Information supplied Start Marker
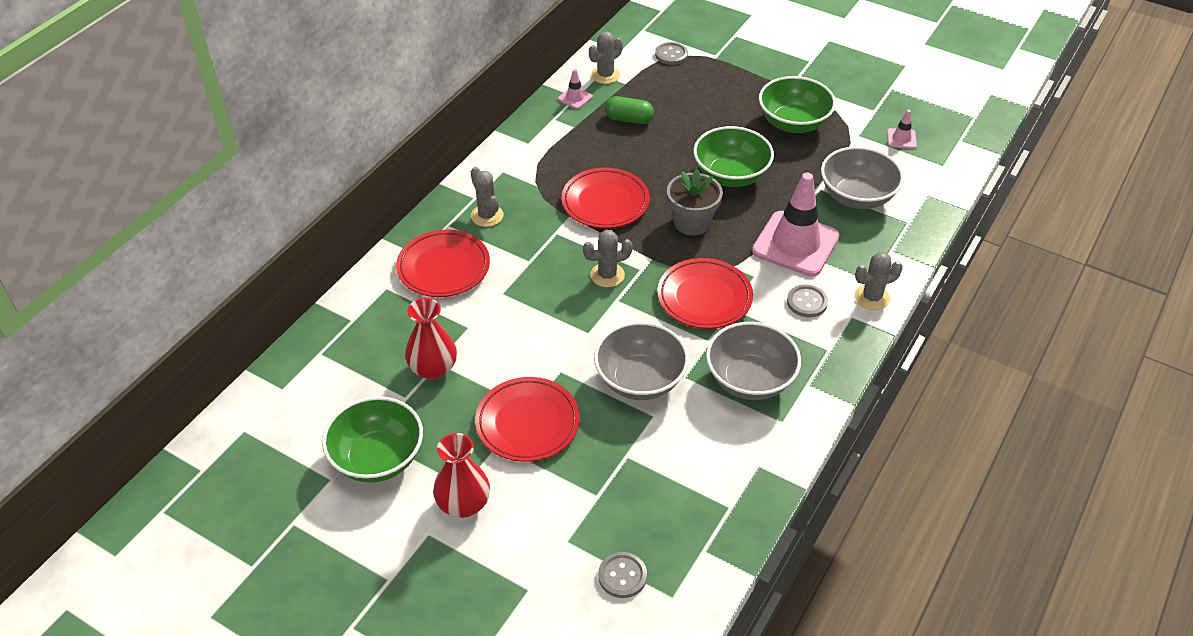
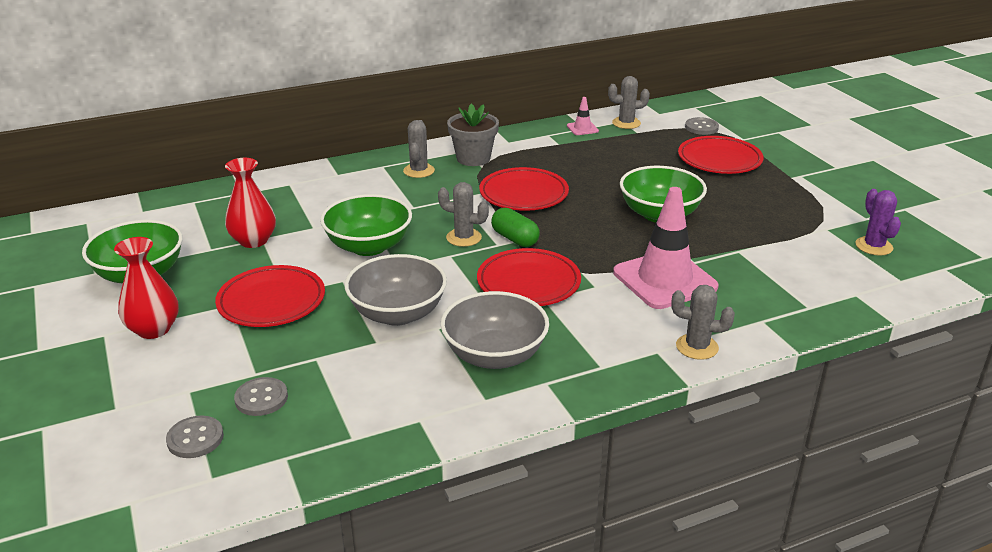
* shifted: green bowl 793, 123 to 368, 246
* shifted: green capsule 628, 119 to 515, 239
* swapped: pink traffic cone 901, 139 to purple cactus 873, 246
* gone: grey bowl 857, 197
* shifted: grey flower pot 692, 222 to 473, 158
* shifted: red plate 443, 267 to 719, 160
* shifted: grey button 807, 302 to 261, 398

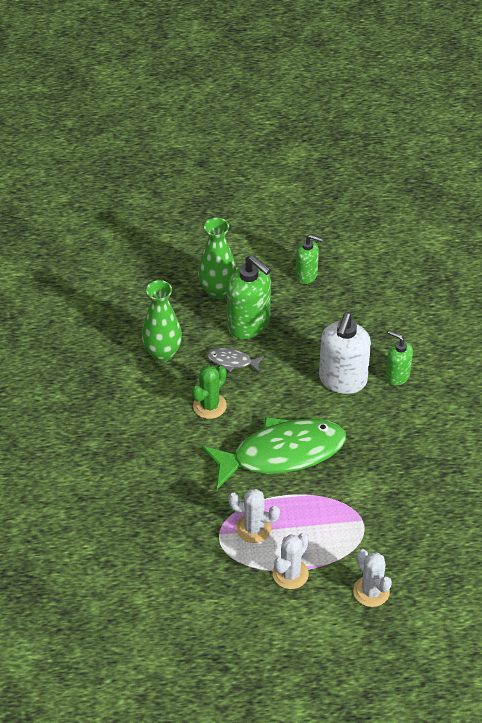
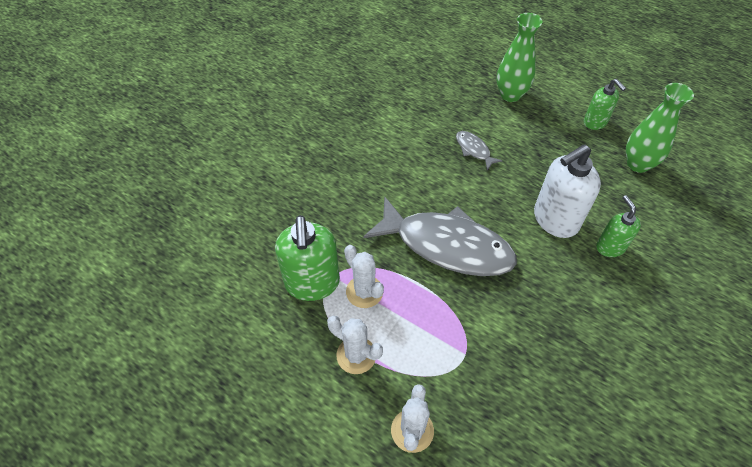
* shifted: green soap dispenser 249, 324 to 312, 283
* shifted: green vase 162, 353 to 638, 164
* gone: green cactus 209, 406
* repainted: green fish 281, 453 to grey fish 447, 245
* rotated: white cactus 290, 574 = 356, 355 45 degrees clockwise

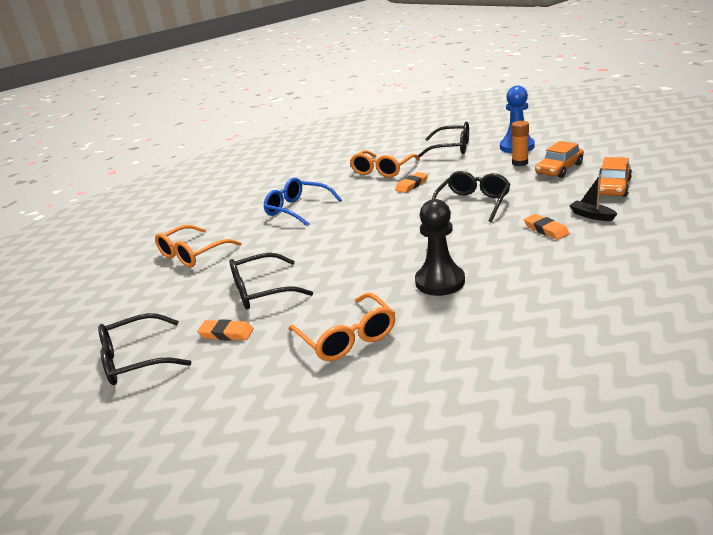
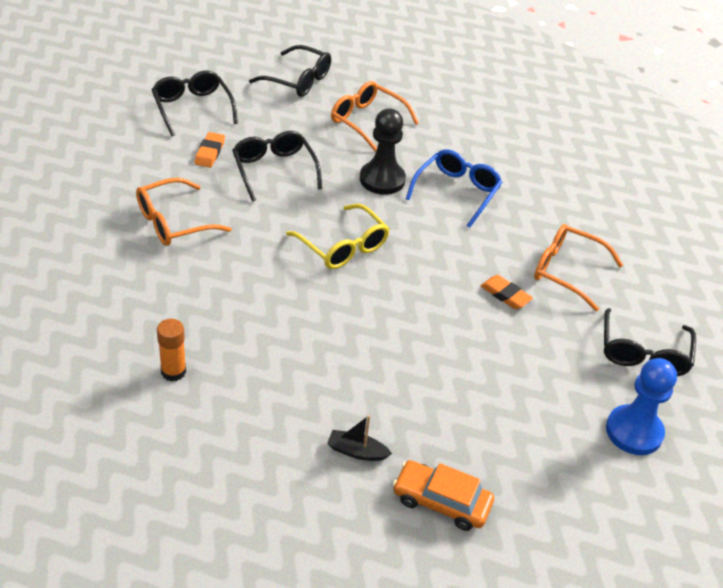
* shifted: orange glue stick 520, 163 to 173, 371
* gone: orange car 559, 169
* shifted: black glasses 473, 203 to 298, 80
* rotated: black boat 591, 216 = 357, 451 120 degrees counterclockwise
* shifted: black pawn 440, 282 to 382, 179
* gone: orange eraser 546, 230
* new: yellow glasses 343, 246

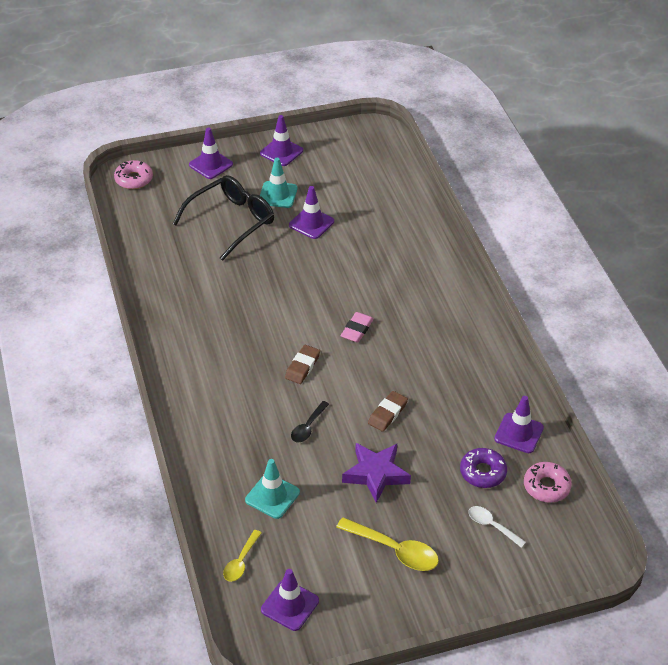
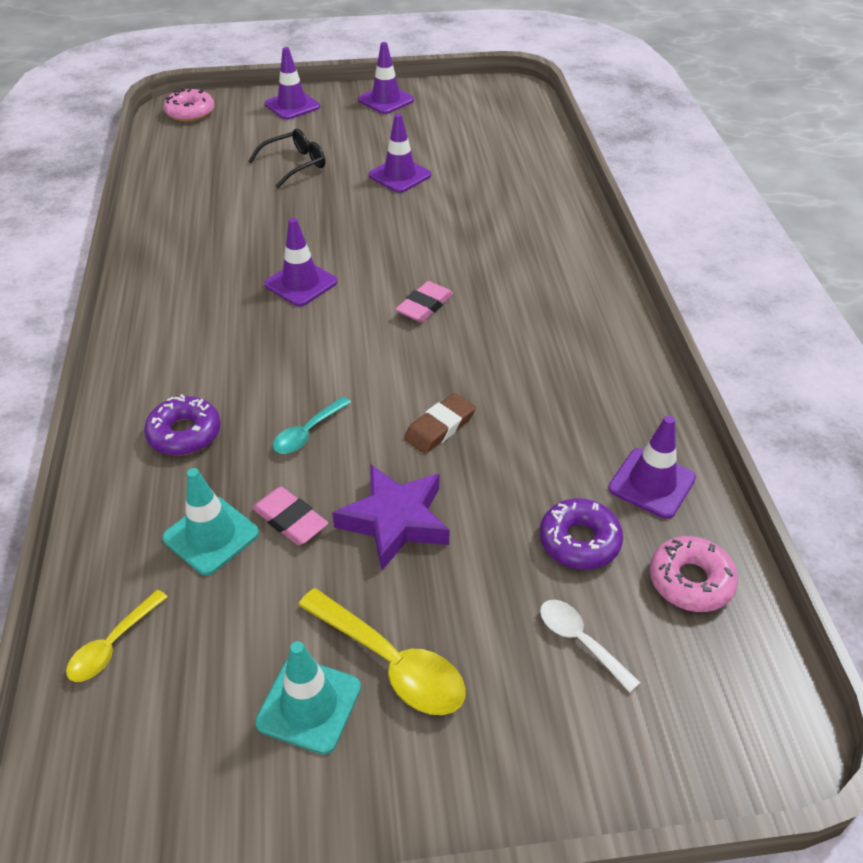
* shifted: turquoise traffic cone 278, 195 to 309, 705
* scaled: black glasses 232, 221 = 295, 164 x0.59
* gone: brown eraser 302, 367
* repainted: black spoon 308, 427 to turquoise spoon 307, 433
* shifted: purple traffic cone 290, 605 to 301, 283
* new: purple donut 184, 433
* new: pink eraser 290, 520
Information supplied End Marker
* Prompt:
Leave out every picture, and copy exactly the lines above starting at the one holding "to 261, 398" and ending at the one holding "car 559, 169", no more and no less.

* Your solution:
* shifted: grey button 807, 302 to 261, 398

* shifted: green soap dispenser 249, 324 to 312, 283
* shifted: green vase 162, 353 to 638, 164
* gone: green cactus 209, 406
* repainted: green fish 281, 453 to grey fish 447, 245
* rotated: white cactus 290, 574 = 356, 355 45 degrees clockwise

* shifted: orange glue stick 520, 163 to 173, 371
* gone: orange car 559, 169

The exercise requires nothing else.